▶ Action item:
Restate, in full and unchanged, the entries that follow, but not their pictures.

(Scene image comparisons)
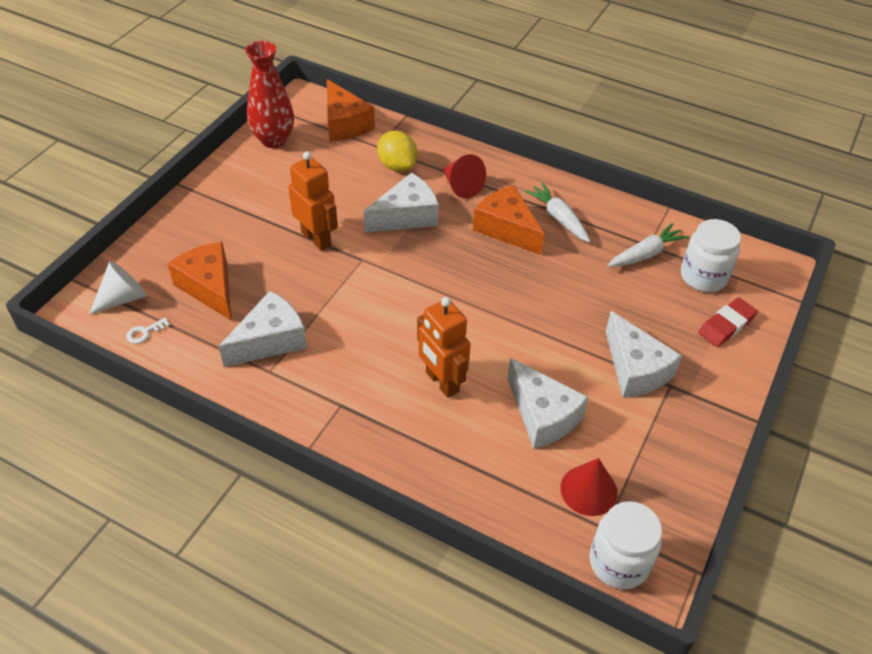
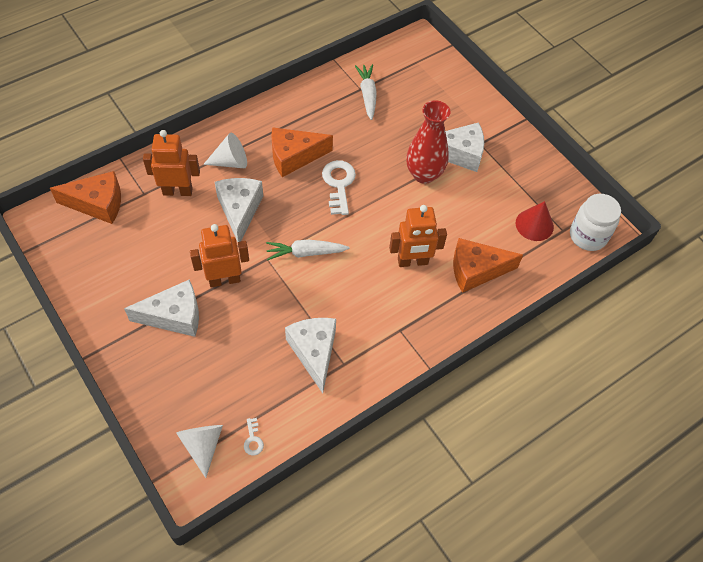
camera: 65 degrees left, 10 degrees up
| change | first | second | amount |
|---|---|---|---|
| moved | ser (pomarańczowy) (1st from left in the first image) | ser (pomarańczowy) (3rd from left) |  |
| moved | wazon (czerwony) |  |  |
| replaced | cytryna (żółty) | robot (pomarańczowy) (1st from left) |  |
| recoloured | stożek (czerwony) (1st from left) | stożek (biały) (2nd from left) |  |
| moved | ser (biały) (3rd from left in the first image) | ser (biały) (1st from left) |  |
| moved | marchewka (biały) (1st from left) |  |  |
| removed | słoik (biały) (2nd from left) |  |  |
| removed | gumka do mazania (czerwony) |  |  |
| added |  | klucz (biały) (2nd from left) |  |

▶ Answer for this exercise:
camera: 65 degrees left, 10 degrees up
| change | first | second | amount |
|---|---|---|---|
| moved | ser (pomarańczowy) (1st from left in the first image) | ser (pomarańczowy) (3rd from left) |  |
| moved | wazon (czerwony) |  |  |
| replaced | cytryna (żółty) | robot (pomarańczowy) (1st from left) |  |
| recoloured | stożek (czerwony) (1st from left) | stożek (biały) (2nd from left) |  |
| moved | ser (biały) (3rd from left in the first image) | ser (biały) (1st from left) |  |
| moved | marchewka (biały) (1st from left) |  |  |
| removed | słoik (biały) (2nd from left) |  |  |
| removed | gumka do mazania (czerwony) |  |  |
| added |  | klucz (biały) (2nd from left) |  |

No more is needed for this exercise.